When you copy the entries, omit the images and keep every word as it is.

(Before-and-after object listings)
■ ■ ■ ■ ■ ■ ■

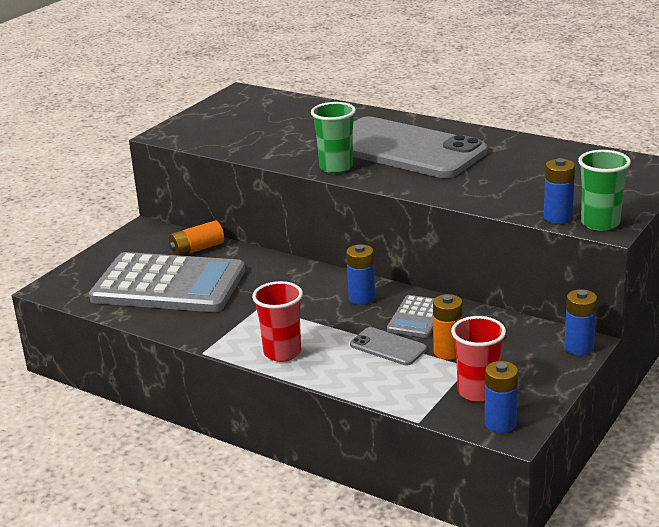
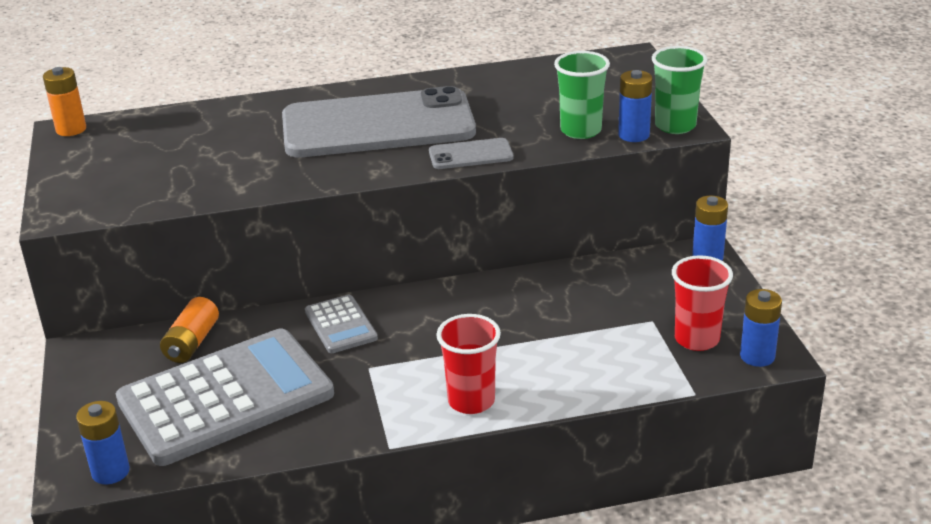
camera: 45 degrees left, 5 degrees up
(336, 167) = (341, 171): green cup -> green cup (581, 130)
(362, 298) = (457, 307): blue battery -> blue battery (110, 472)
(388, 347) = (558, 341): grey phone -> grey phone (470, 155)
(417, 317) = (537, 299): grey calculator -> grey calculator (340, 325)
(447, 352) = (615, 317): orange battery -> orange battery (71, 129)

■ ■ ■ ■ ■ ■ ■

Response to the exercise |
camera: 45 degrees left, 5 degrees up
(336, 167) = (341, 171): green cup -> green cup (581, 130)
(362, 298) = (457, 307): blue battery -> blue battery (110, 472)
(388, 347) = (558, 341): grey phone -> grey phone (470, 155)
(417, 317) = (537, 299): grey calculator -> grey calculator (340, 325)
(447, 352) = (615, 317): orange battery -> orange battery (71, 129)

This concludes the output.